** Data follows **

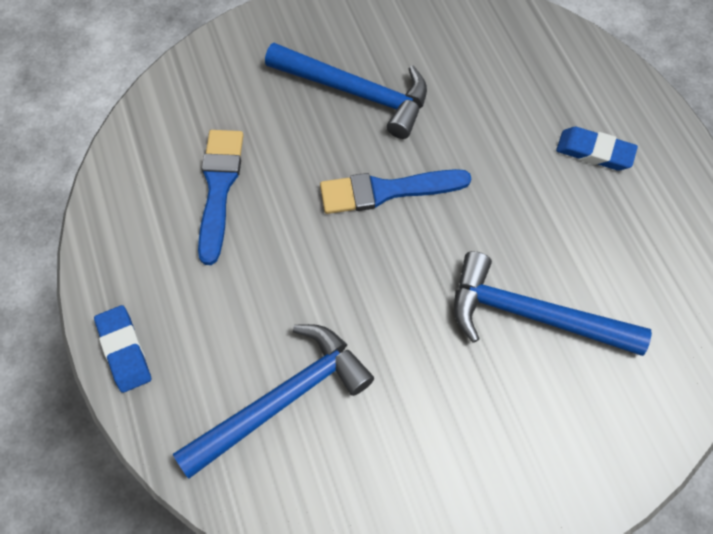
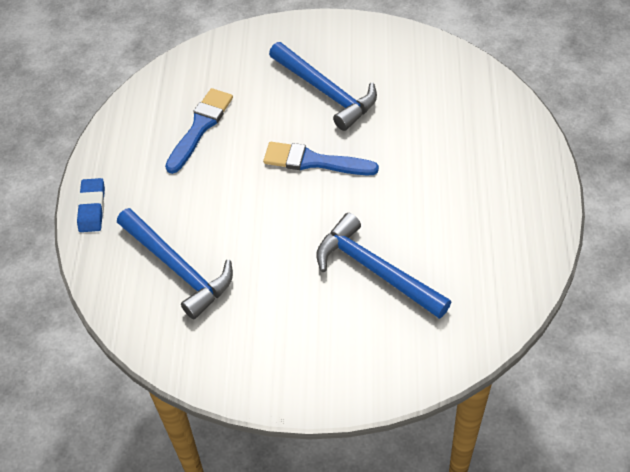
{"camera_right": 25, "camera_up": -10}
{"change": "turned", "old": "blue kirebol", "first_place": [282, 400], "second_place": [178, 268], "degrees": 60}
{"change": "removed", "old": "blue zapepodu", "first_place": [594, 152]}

** End of Data **

What the task requires:
Your copy of the data should match it exactly, apart from the images, which are omitted.

Solution for this task:
{"camera_right": 25, "camera_up": -10}
{"change": "turned", "old": "blue kirebol", "first_place": [282, 400], "second_place": [178, 268], "degrees": 60}
{"change": "removed", "old": "blue zapepodu", "first_place": [594, 152]}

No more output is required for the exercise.